§ Assigned task
Return only the line that contains "(415, 257) = (549, 276): blue" and each line after it, through the last line of the data below, copied exactly.
**** Data in this exercise
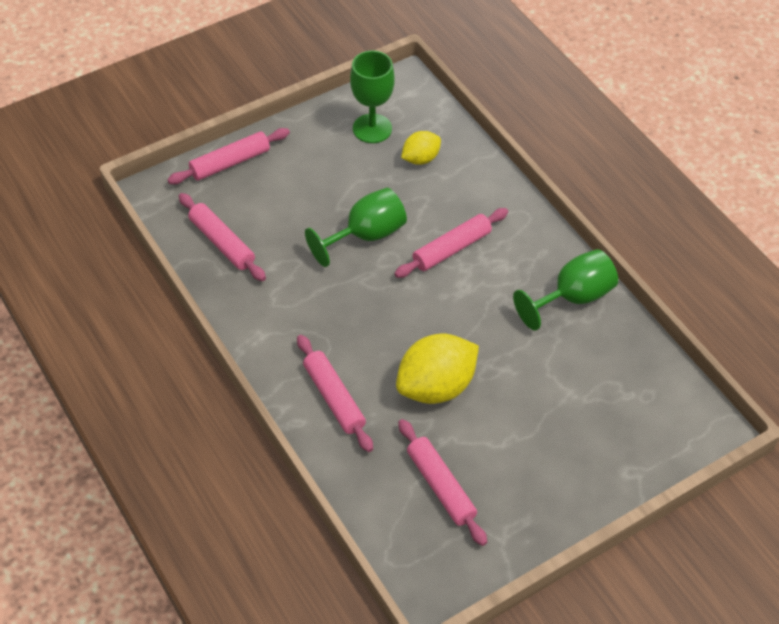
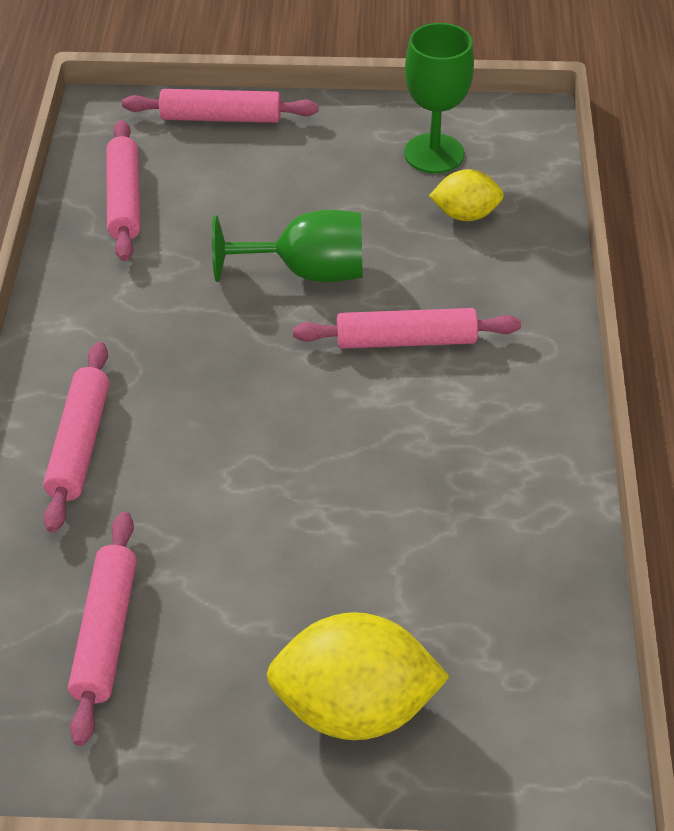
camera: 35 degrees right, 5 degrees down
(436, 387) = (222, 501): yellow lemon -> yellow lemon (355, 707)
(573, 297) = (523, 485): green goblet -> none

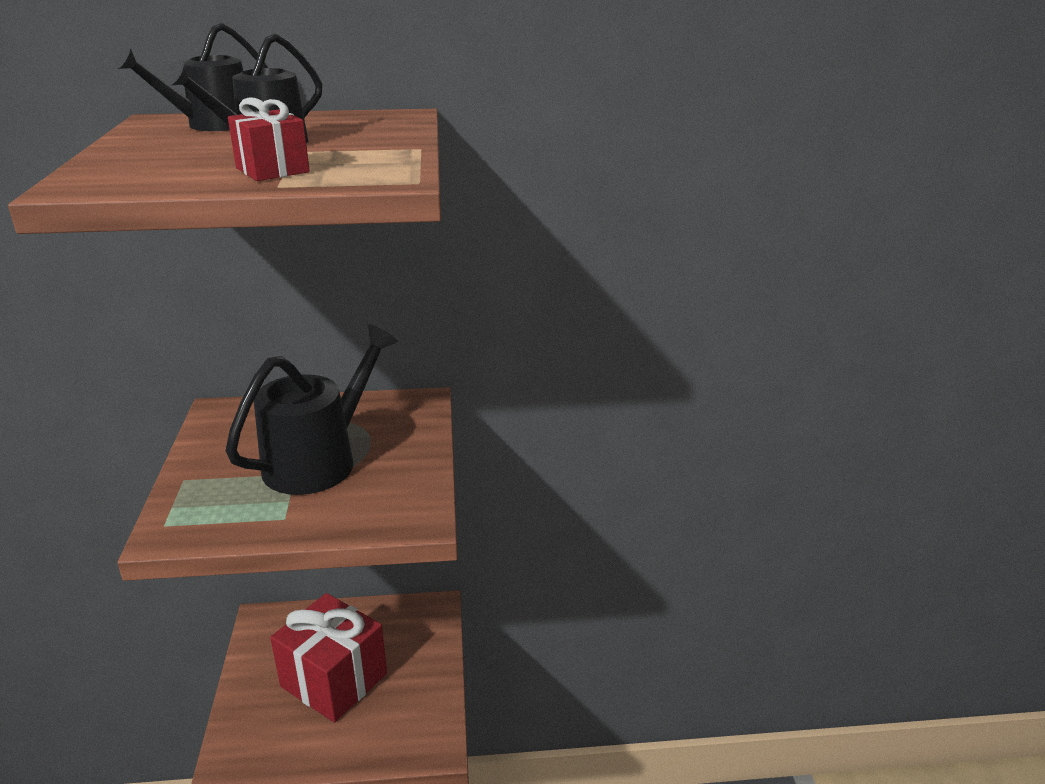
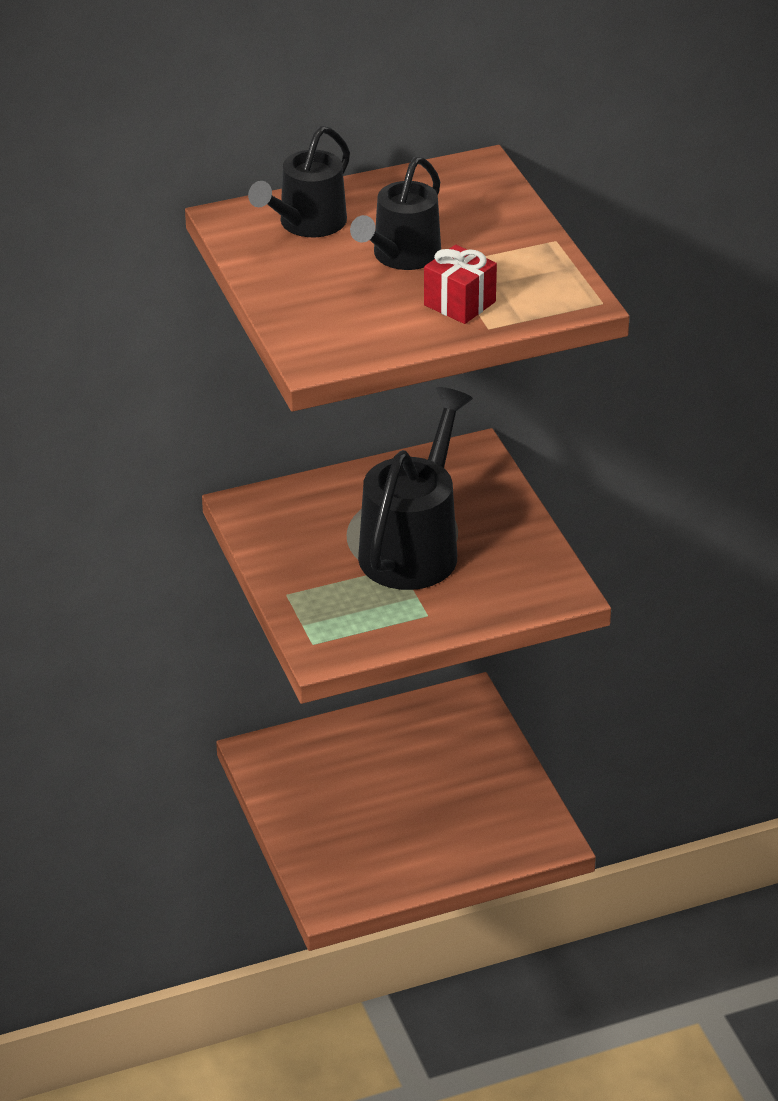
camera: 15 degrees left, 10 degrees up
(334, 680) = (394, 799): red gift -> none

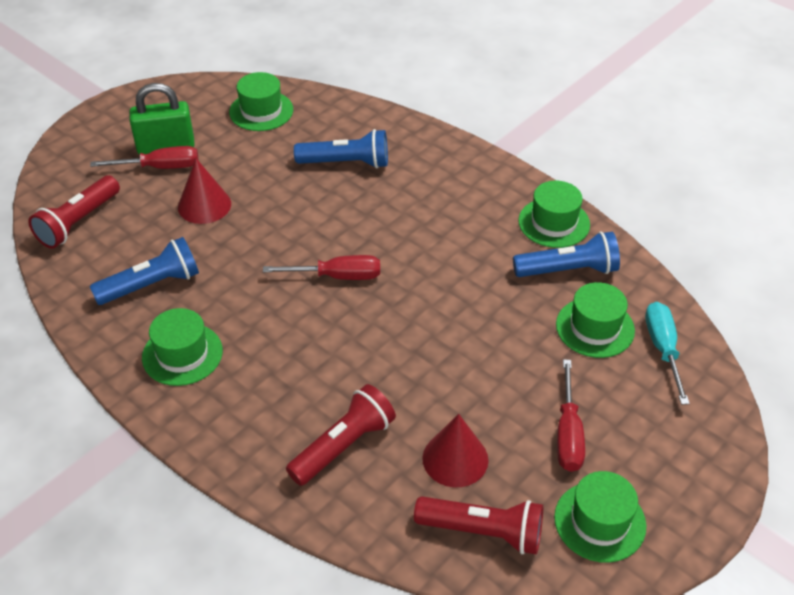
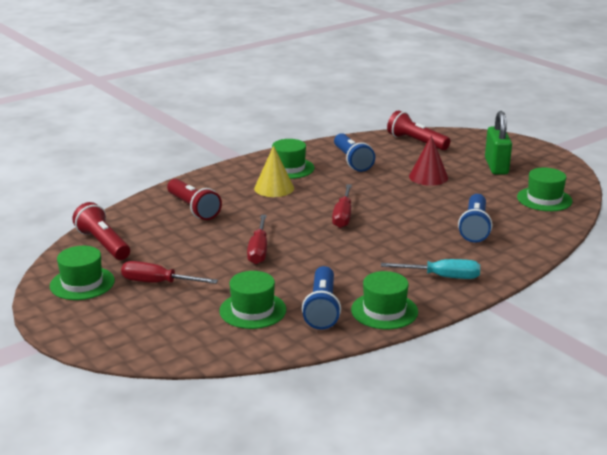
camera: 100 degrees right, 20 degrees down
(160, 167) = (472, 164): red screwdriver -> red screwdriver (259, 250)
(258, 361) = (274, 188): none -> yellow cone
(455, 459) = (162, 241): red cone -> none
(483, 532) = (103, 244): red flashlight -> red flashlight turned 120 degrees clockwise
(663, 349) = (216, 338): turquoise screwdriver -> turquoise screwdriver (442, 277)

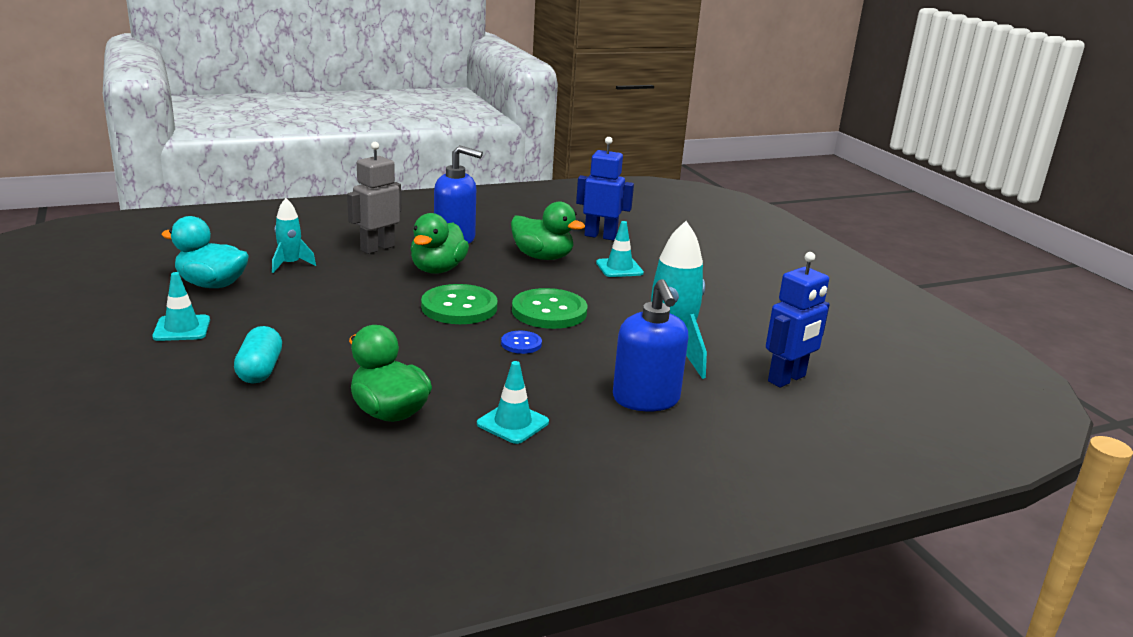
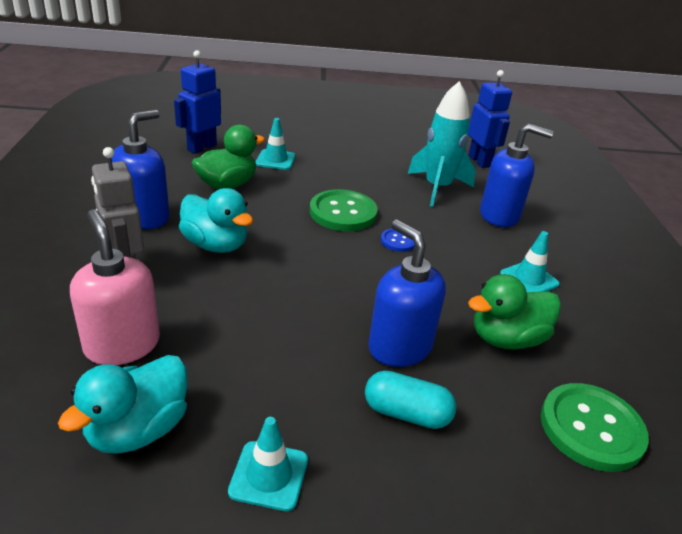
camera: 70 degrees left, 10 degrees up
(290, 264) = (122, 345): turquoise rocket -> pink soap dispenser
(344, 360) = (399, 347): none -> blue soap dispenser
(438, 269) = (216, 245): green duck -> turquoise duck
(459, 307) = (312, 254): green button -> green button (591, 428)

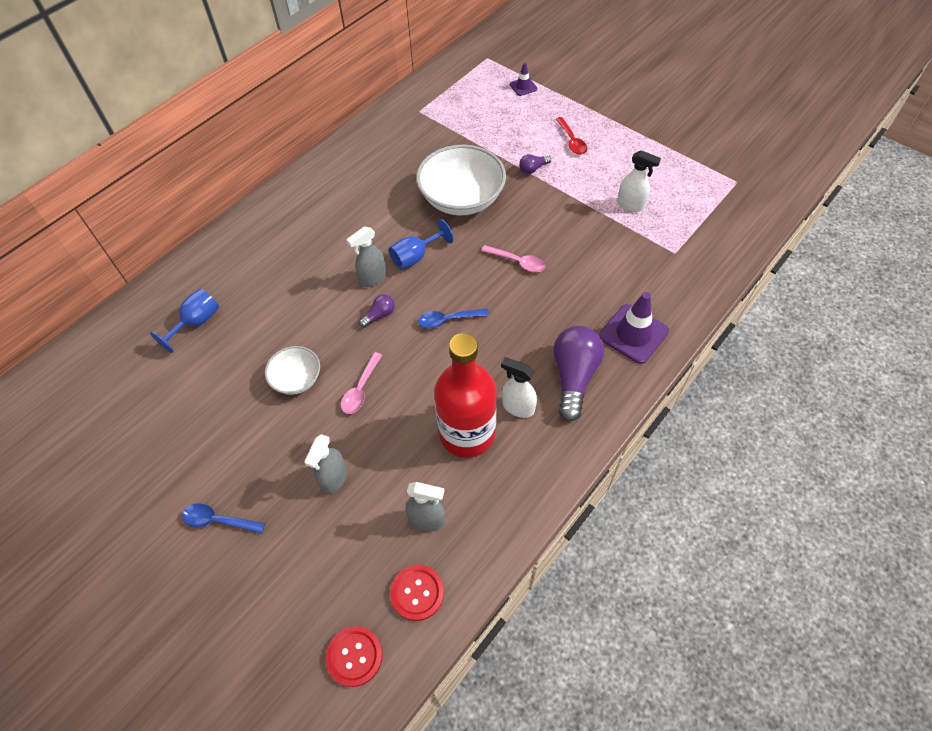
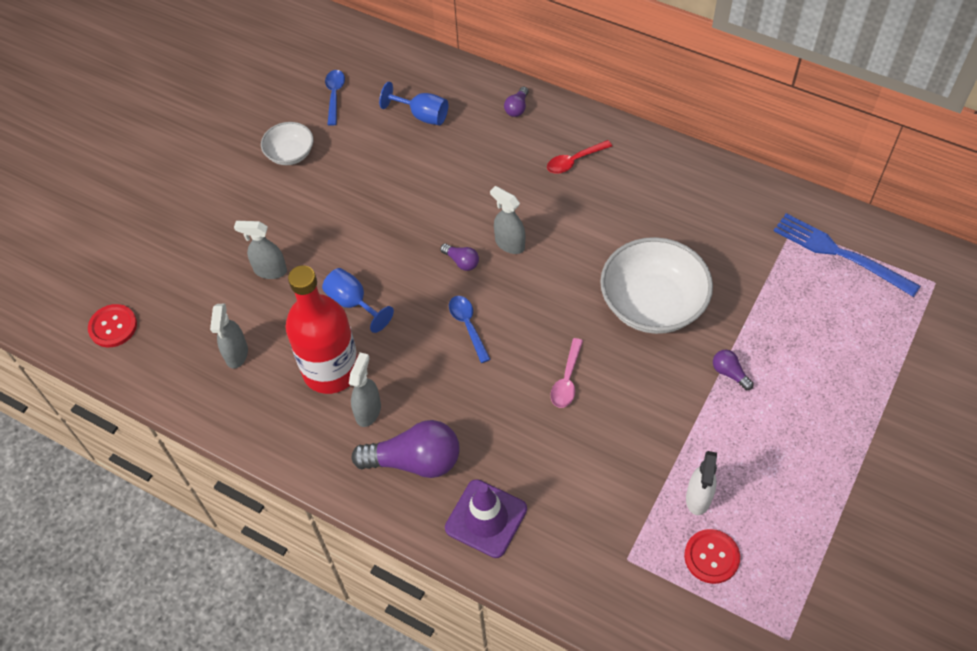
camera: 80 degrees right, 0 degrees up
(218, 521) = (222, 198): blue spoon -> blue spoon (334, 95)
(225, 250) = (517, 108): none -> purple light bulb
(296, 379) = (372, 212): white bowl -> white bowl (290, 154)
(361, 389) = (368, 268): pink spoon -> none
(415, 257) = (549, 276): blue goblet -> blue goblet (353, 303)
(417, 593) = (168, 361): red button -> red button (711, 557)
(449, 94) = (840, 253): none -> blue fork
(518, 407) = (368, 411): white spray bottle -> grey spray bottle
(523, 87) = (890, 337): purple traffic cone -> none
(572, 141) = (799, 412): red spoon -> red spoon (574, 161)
********
§ Answer
(415, 257) = (549, 276): blue goblet -> blue goblet (353, 303)
(417, 593) = (168, 361): red button -> red button (711, 557)
(449, 94) = (840, 253): none -> blue fork
(518, 407) = (368, 411): white spray bottle -> grey spray bottle
(523, 87) = (890, 337): purple traffic cone -> none
(572, 141) = (799, 412): red spoon -> red spoon (574, 161)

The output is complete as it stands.